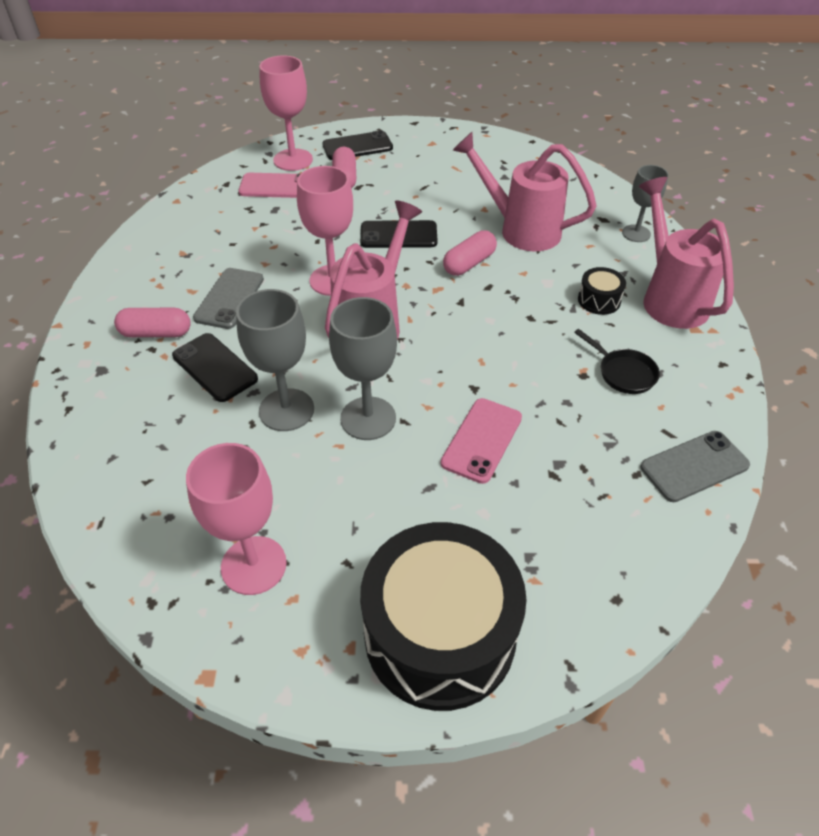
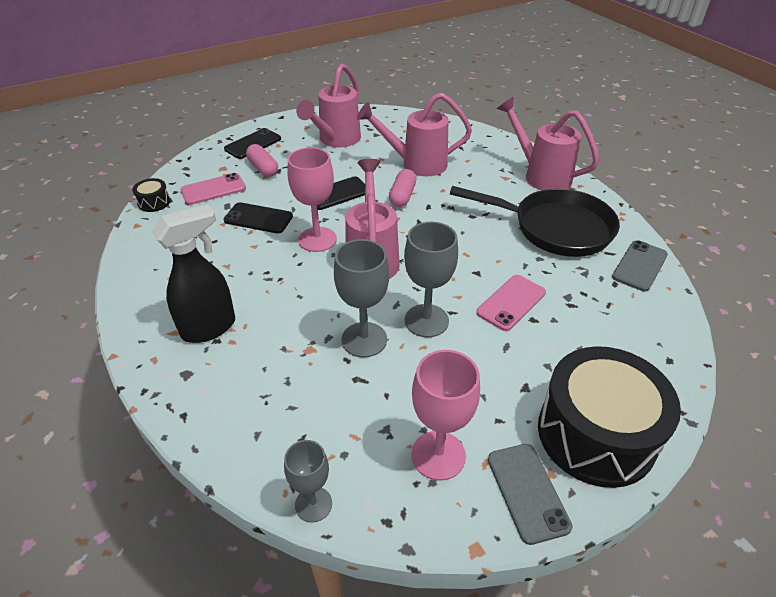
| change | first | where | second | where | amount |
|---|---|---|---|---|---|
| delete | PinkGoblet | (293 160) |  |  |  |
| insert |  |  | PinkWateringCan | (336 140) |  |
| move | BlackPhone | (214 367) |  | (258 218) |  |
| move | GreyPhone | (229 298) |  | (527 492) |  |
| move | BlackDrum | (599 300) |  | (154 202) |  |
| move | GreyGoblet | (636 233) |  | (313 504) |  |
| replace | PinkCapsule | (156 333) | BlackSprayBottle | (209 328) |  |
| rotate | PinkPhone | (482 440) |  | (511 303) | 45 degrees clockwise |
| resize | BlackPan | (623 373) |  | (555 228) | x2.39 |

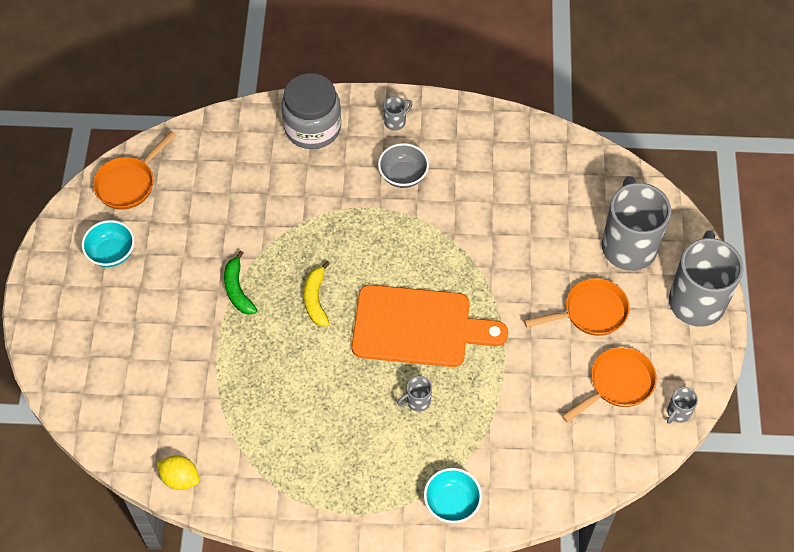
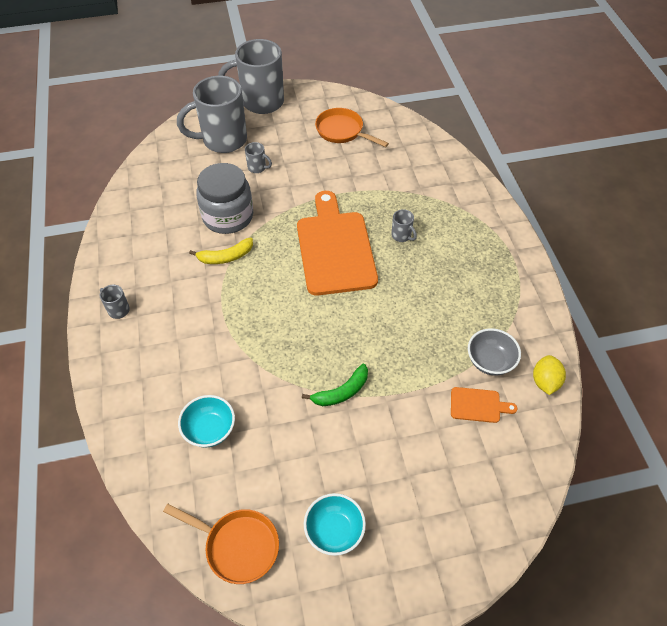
| change | first | where | second | where | amount |
|---|---|---|---|---|---|
| delete | OrangePan | (590 312) |  |  |  |
| insert |  |  | OrangeCuttingBoard | (478 405) |  |
| move | GreyJar | (312 128) |  | (228 216) |  |
| move | YellowBanana | (316 299) |  | (226 257) |  |
| move | GreyBowl | (403 175) |  | (490 361) |  |
| move | TurquoiseBowl | (452 503) |  | (210 430) |  |
| move | GreyMug | (678 413) |  | (257 168) |  |

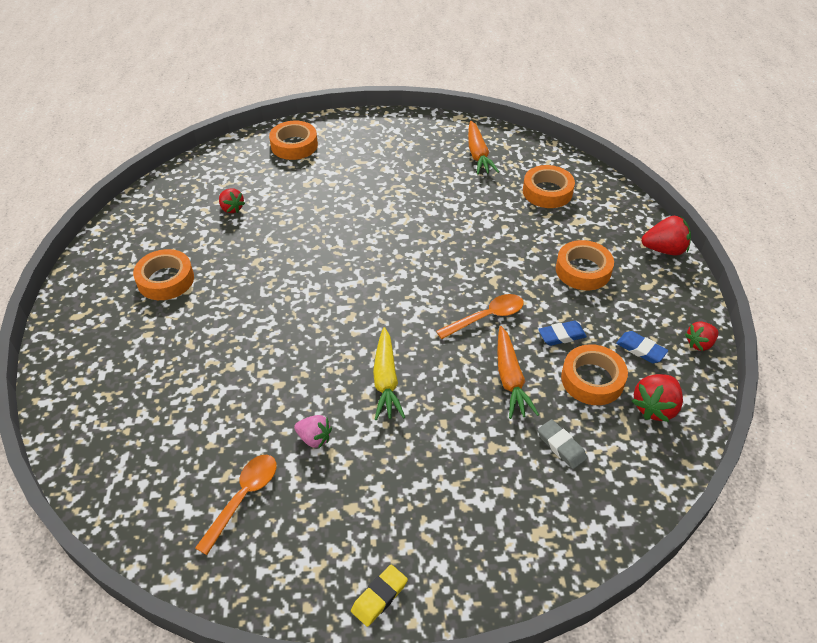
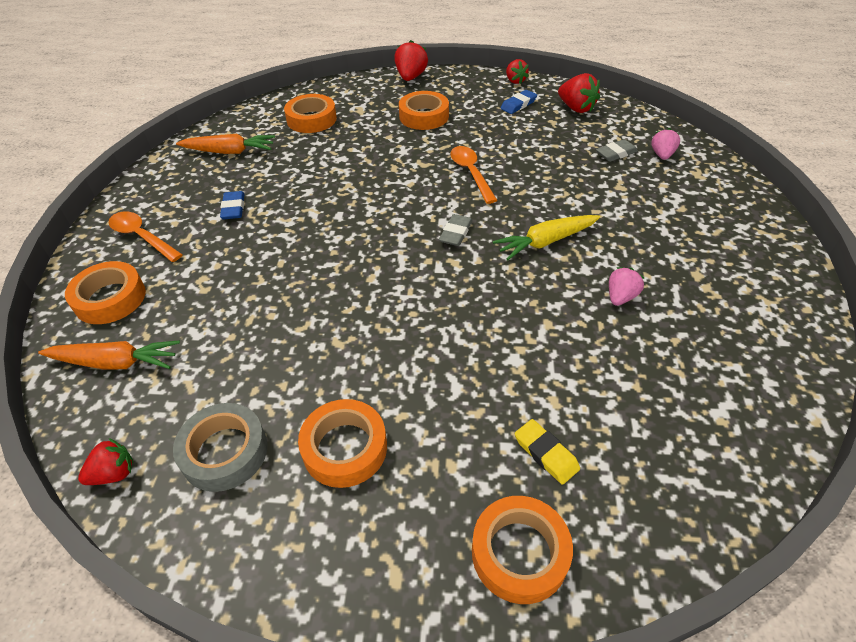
| change | first | where | second | where | amount |
|---|---|---|---|---|---|
| insert |  |  | GreyTape | (224 452) |  |
| insert |  |  | GreyEraser | (456 233) |  |
| insert |  |  | PinkStrawberry | (662 155) |  |
| move | OrangeSpoon | (243 498) |  | (142 237) |  |
| move | RedStrawberry | (232 208) |  | (114 473) |  |
| move | YellowEraser | (379 597) |  | (546 453) |  |
| move | OrangeCarrot | (510 379) |  | (116 362) |  |
| move | BlueEraser | (561 335) |  | (233 208) |  |
| move | OrangeTape | (592 379) |  | (519 553) |  |
| rotate | YellowCarrot | (386 380) |  | (545 242) | 150 degrees clockwise |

::::::::

▶ [Your instructions]: Only this range is to be output: the line that contains "move | OrangeTape" through the last line of the records above, both inclusive.

▶ [Answer]:
| move | OrangeTape | (592 379) |  | (519 553) |  |
| rotate | YellowCarrot | (386 380) |  | (545 242) | 150 degrees clockwise |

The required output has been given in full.